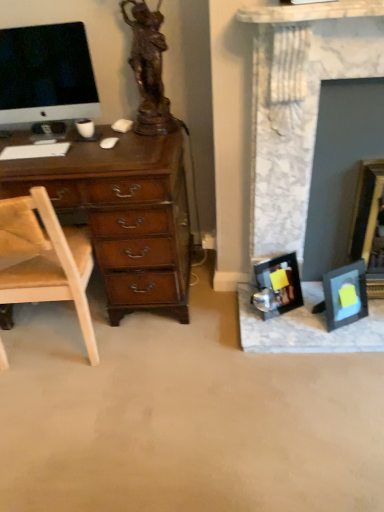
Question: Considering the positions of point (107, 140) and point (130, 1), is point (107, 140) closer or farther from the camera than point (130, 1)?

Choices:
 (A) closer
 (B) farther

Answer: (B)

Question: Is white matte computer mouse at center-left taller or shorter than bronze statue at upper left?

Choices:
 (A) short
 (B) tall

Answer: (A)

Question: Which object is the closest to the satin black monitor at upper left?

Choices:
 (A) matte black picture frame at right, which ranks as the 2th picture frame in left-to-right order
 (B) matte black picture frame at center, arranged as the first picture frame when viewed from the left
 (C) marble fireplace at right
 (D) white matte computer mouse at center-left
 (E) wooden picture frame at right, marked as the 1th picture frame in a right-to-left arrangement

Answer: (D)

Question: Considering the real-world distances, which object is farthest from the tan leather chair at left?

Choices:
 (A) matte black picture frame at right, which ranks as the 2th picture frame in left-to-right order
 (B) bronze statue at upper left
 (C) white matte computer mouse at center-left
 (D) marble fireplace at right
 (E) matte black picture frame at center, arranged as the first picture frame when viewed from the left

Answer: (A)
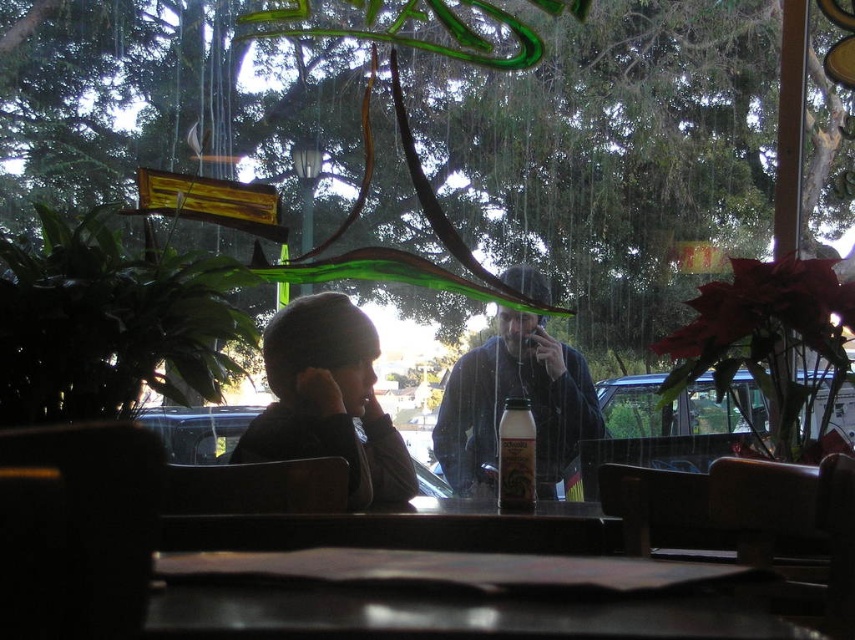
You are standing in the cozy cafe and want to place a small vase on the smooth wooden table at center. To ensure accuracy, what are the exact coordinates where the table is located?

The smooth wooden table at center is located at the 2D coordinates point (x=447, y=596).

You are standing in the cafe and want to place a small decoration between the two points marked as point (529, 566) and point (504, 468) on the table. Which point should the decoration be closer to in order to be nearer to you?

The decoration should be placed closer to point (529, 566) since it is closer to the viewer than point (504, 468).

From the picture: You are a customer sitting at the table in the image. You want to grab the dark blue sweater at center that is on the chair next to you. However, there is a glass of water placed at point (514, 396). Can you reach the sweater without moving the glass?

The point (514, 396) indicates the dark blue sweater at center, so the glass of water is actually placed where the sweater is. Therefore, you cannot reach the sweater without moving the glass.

******************************

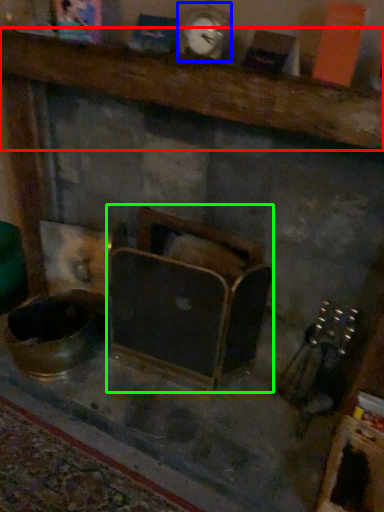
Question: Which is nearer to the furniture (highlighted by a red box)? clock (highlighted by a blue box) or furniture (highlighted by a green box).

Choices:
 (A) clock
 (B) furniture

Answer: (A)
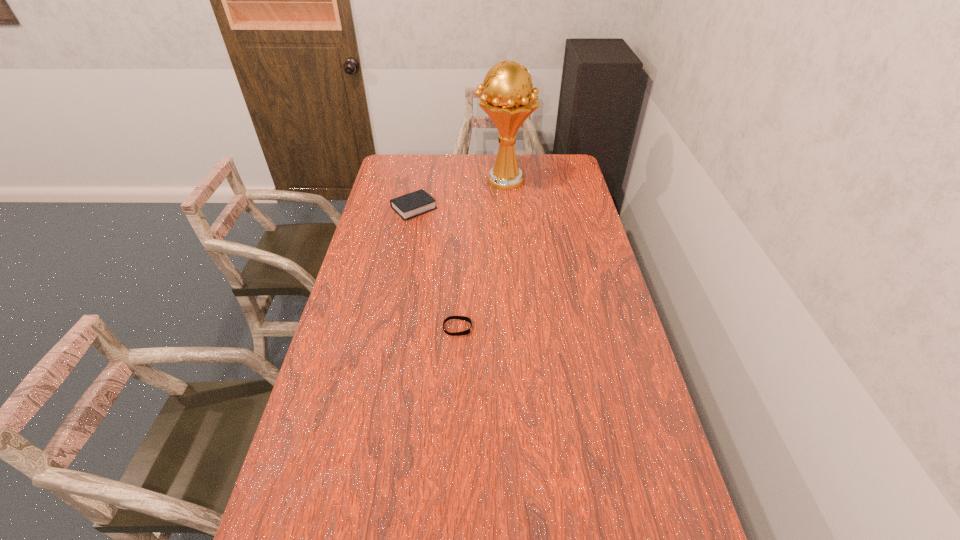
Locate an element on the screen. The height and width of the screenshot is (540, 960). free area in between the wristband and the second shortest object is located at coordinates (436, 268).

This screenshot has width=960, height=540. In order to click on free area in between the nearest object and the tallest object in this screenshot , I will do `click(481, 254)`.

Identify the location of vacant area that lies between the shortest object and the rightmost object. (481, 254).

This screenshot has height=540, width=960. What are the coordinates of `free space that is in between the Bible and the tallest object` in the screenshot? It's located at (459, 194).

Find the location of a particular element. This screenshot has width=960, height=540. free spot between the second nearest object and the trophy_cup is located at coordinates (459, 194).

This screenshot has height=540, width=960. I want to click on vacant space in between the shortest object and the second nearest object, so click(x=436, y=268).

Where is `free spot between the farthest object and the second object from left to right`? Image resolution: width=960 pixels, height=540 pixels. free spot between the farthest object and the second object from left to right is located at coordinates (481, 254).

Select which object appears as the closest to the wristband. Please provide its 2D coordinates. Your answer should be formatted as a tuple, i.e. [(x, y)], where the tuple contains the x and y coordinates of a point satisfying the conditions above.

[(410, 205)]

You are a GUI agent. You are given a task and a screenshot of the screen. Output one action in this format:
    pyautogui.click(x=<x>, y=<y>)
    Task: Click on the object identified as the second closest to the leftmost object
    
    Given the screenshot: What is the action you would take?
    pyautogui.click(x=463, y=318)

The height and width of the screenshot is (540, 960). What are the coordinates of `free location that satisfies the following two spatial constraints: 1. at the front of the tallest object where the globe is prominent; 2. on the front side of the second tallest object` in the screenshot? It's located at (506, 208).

******************************

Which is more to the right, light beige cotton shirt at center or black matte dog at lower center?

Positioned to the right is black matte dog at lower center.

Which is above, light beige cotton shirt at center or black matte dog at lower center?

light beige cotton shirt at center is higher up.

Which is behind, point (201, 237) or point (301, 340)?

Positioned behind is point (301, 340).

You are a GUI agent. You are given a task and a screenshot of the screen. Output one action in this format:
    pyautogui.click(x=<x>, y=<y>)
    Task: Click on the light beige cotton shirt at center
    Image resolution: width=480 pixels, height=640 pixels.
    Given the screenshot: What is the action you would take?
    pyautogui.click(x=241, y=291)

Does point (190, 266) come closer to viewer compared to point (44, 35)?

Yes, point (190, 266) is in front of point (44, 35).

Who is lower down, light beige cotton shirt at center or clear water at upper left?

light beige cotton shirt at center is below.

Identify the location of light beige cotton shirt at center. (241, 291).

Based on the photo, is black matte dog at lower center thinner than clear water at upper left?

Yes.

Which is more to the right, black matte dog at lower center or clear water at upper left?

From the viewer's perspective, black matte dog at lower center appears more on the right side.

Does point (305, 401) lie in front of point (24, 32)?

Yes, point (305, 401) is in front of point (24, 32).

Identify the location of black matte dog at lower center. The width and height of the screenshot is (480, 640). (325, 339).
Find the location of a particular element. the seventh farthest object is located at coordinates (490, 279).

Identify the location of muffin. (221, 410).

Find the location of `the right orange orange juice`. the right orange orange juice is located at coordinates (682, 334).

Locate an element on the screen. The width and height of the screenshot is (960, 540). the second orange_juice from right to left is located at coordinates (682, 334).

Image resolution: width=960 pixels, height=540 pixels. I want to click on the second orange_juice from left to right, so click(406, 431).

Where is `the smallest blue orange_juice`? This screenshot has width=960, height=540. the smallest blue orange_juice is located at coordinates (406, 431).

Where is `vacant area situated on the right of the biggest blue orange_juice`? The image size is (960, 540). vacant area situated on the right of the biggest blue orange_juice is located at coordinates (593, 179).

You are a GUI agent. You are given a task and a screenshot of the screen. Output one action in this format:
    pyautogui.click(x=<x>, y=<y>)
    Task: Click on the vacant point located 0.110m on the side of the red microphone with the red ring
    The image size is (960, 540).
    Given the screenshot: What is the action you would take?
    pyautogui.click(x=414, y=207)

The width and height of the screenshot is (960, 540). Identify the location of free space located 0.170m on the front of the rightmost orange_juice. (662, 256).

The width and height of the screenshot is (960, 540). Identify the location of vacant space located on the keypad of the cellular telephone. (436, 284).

******************************

▶ _WORK ORDER_: Rewrite the rows starting with the line with "[(410, 205)]" and going on through the line with "Task: Click on the object", swapping "leftmost object" for "rightmost object" and leaving all else unchanged.

▶ _SOLUTION FOR THIS TASK_:
[(410, 205)]

You are a GUI agent. You are given a task and a screenshot of the screen. Output one action in this format:
    pyautogui.click(x=<x>, y=<y>)
    Task: Click on the object identified as the second closest to the rightmost object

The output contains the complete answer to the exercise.